■ Stated exercise ■
Pull out and copy every line in the rows below that contains the string "midpoint". Case counts.

Entries locating text and items
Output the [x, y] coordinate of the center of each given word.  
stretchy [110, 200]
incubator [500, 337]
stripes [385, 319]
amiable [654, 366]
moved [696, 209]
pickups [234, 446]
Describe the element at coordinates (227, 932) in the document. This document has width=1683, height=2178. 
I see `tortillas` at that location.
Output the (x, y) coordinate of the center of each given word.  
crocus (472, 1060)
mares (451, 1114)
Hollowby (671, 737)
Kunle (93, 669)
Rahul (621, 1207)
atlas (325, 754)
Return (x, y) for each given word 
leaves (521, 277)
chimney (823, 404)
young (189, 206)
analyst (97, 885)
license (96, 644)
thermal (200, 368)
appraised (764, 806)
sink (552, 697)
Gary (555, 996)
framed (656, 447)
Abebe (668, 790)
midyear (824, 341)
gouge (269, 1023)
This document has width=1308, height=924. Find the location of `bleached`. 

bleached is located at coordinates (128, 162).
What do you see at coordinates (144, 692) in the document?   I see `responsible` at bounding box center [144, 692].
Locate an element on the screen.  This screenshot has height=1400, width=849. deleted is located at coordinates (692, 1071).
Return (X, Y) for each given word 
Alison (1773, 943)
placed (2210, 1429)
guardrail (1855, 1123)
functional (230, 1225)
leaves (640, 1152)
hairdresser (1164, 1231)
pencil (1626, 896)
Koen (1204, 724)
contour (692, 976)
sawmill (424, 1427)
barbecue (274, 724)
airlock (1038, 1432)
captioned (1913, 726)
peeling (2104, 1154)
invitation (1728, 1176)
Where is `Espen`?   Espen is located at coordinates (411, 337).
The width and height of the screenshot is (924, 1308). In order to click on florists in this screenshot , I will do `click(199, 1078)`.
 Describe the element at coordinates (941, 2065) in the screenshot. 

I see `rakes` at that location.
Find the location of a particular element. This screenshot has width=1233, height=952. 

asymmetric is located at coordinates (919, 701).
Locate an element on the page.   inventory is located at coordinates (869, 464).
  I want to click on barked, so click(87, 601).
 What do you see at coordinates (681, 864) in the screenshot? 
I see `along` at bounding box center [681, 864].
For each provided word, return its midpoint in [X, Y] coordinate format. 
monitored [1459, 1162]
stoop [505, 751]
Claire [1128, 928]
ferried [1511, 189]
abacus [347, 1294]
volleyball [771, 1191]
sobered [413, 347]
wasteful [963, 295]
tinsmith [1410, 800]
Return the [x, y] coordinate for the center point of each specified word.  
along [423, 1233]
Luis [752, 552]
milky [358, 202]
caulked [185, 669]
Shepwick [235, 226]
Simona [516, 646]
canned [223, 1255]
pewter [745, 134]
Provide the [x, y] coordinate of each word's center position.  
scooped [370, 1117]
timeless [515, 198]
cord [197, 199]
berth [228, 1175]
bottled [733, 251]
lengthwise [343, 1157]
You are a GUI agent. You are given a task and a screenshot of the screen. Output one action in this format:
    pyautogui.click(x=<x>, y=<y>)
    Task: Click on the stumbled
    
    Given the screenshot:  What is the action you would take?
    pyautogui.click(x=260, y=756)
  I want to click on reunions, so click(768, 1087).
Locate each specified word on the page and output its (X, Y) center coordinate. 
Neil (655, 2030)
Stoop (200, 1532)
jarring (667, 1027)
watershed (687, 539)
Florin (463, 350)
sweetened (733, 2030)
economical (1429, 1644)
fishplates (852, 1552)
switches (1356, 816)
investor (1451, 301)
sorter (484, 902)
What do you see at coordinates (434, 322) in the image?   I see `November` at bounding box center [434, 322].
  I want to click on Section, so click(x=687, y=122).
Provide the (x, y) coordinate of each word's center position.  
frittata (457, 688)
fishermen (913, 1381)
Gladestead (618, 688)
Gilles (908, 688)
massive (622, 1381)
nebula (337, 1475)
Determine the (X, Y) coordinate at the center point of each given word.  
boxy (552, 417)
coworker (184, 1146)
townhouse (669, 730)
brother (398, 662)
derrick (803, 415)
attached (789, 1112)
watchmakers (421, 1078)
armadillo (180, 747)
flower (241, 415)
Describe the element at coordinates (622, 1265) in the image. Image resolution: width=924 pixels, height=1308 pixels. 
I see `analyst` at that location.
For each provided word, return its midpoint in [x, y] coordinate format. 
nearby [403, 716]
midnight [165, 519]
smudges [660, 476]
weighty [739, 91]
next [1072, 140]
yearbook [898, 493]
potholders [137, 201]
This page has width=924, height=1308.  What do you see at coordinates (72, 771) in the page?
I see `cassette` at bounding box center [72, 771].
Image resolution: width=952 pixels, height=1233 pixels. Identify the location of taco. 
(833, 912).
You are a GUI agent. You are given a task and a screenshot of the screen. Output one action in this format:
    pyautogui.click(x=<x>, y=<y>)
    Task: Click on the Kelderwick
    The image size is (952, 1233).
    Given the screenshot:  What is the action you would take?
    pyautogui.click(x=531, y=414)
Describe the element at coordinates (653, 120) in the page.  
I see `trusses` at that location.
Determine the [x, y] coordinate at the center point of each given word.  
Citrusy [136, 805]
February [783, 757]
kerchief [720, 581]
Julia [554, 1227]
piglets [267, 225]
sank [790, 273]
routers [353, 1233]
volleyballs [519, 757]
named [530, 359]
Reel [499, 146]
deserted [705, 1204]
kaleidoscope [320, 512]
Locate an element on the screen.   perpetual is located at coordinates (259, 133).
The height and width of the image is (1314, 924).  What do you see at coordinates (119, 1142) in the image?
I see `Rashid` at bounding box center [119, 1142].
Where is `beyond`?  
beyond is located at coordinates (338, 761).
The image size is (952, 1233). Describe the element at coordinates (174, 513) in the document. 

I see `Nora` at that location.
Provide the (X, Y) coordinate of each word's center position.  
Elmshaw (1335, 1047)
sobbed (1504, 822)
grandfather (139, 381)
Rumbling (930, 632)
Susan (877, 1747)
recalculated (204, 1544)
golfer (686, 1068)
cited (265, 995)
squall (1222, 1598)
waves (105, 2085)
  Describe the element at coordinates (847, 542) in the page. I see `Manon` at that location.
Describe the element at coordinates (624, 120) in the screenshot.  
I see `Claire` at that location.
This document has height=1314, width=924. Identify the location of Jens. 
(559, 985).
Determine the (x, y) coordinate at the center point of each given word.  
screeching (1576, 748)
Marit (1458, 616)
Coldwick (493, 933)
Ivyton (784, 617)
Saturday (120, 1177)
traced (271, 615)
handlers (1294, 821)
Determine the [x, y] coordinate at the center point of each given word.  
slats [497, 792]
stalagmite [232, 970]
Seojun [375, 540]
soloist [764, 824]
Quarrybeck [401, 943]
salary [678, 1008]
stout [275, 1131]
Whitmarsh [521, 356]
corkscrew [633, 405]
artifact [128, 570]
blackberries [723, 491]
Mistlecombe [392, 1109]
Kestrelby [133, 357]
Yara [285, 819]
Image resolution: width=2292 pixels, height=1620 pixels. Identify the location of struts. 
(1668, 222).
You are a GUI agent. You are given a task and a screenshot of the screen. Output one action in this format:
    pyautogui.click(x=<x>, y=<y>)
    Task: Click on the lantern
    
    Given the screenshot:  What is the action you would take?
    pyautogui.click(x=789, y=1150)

■ Solution below ■
For each provided word, return its midpoint in [X, Y] coordinate format. 
For each provided word, return its midpoint in [x, y] coordinate format. 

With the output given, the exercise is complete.